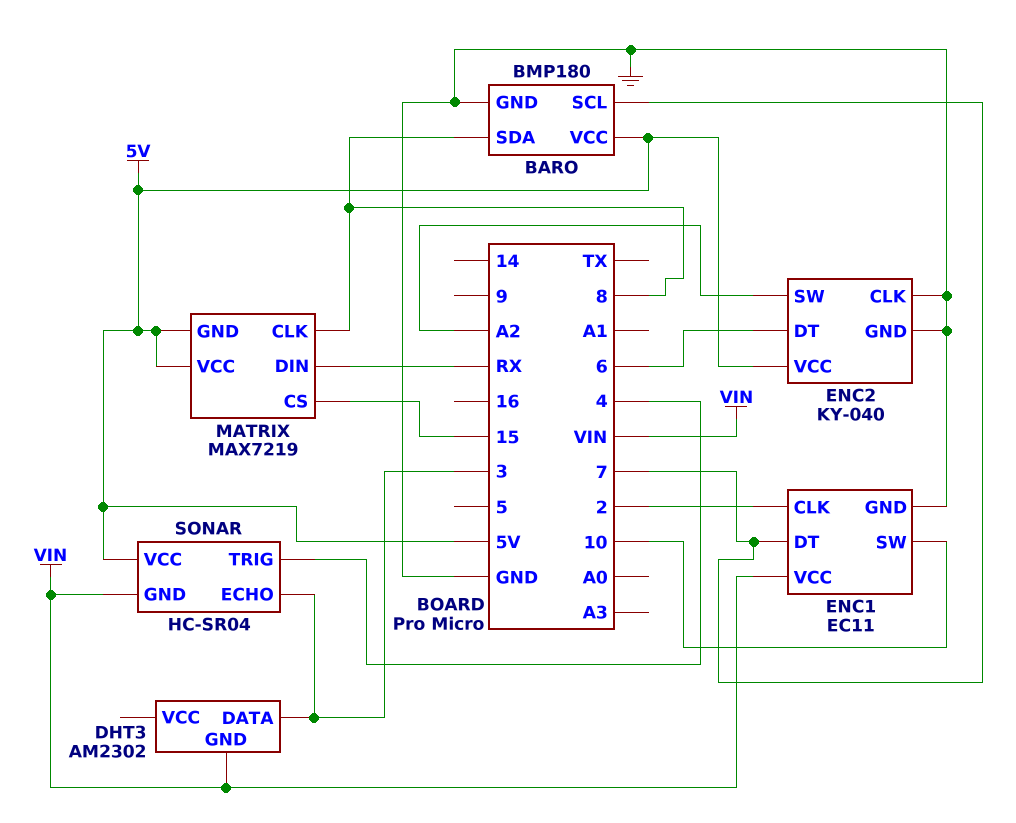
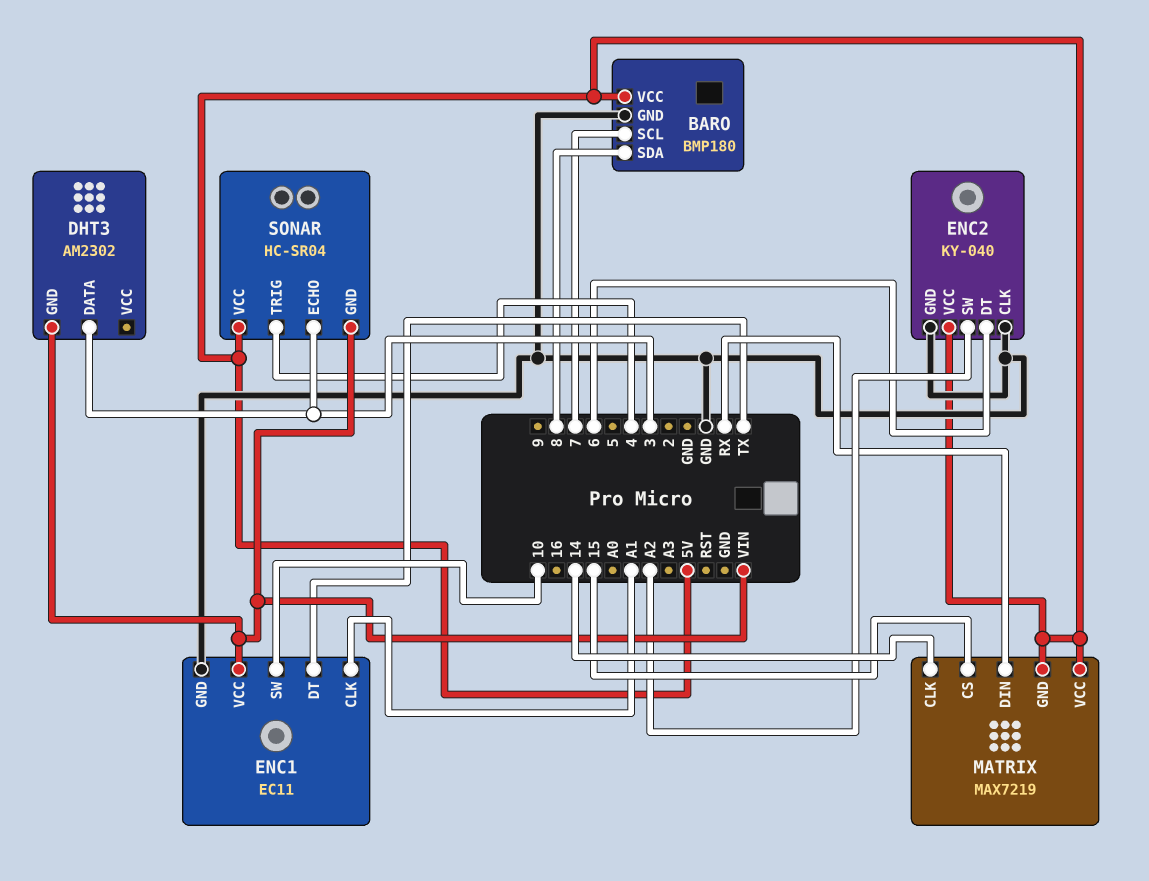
ENC1 pin CLK: 2 -> A1
ENC1 pin DT: 7 -> TX
MATRIX pin CLK: 8 -> 14

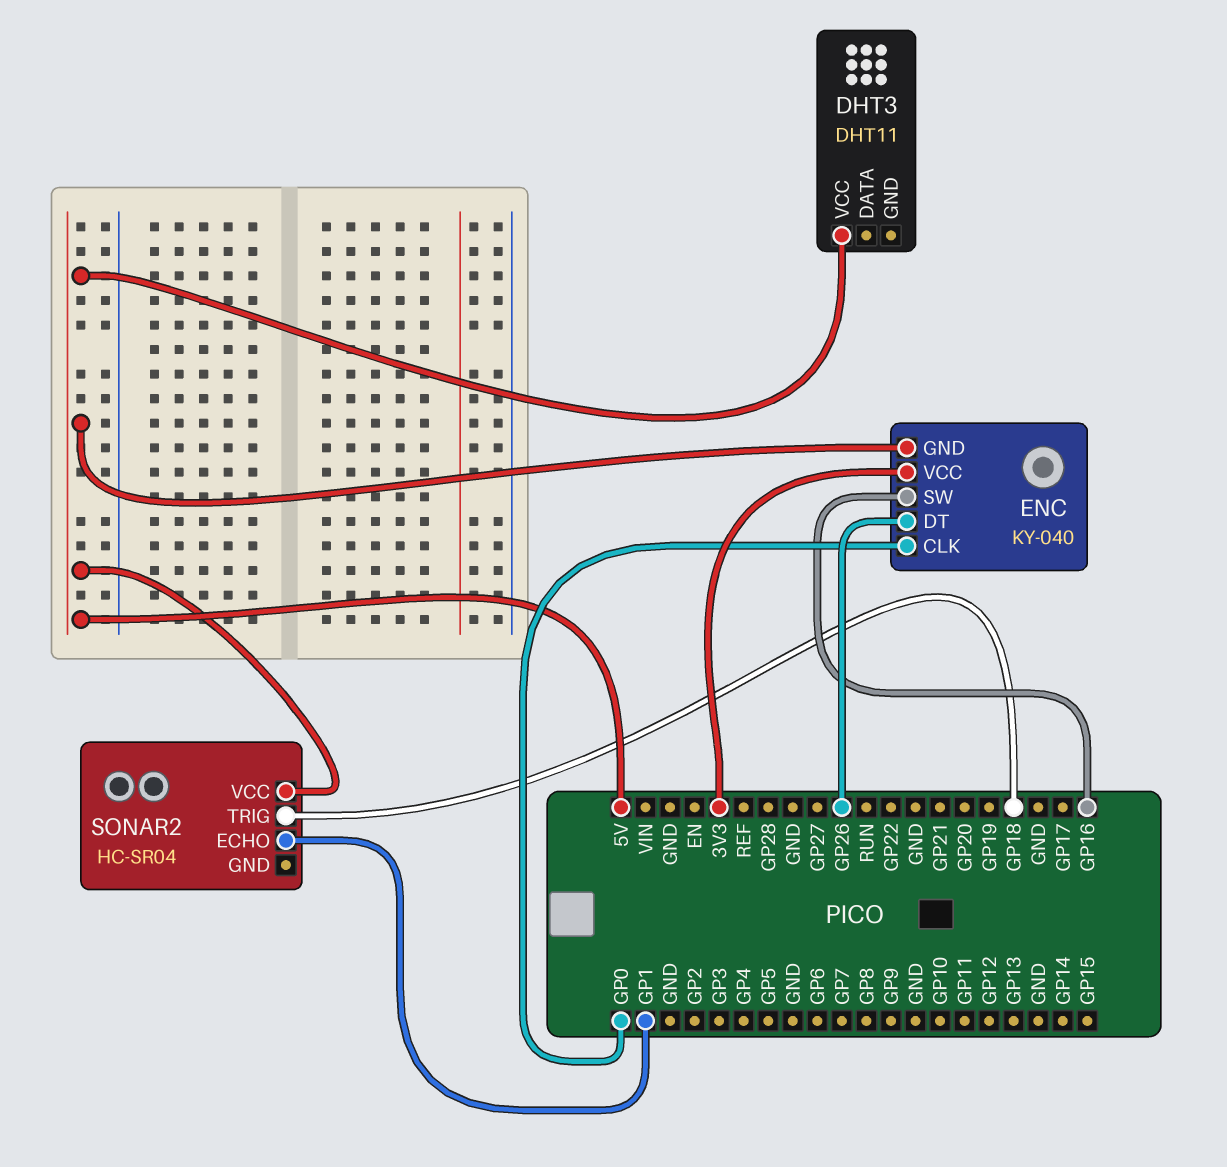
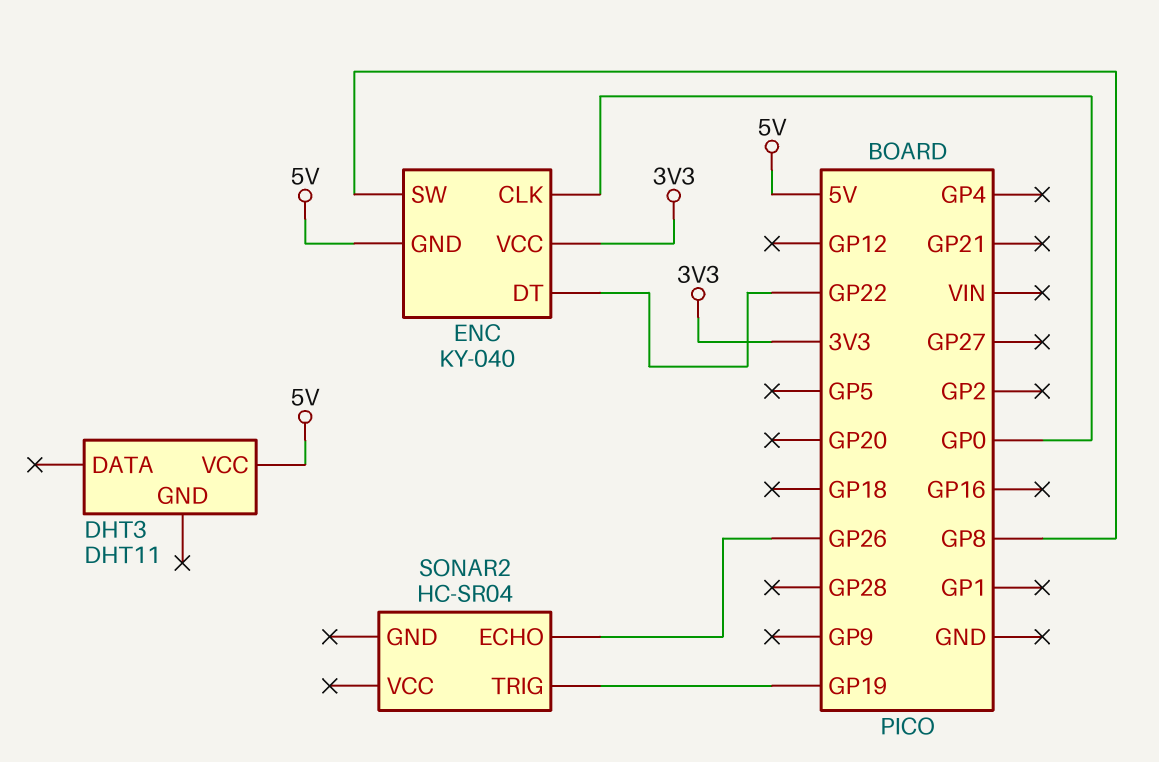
ENC pin DT: GP26 -> GP22
ENC pin SW: GP16 -> GP8
SONAR2 pin ECHO: GP1 -> GP26
SONAR2 pin TRIG: GP18 -> GP19
SONAR2 pin VCC: 5V -> none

• _WHAT THE EXERCISE ASKS_:
With the pictures left out, return the listing above exactly as it stands.

• _SOLUTION FOR THIS EXERCISE_:
ENC1 pin CLK: 2 -> A1
ENC1 pin DT: 7 -> TX
MATRIX pin CLK: 8 -> 14

ENC pin DT: GP26 -> GP22
ENC pin SW: GP16 -> GP8
SONAR2 pin ECHO: GP1 -> GP26
SONAR2 pin TRIG: GP18 -> GP19
SONAR2 pin VCC: 5V -> none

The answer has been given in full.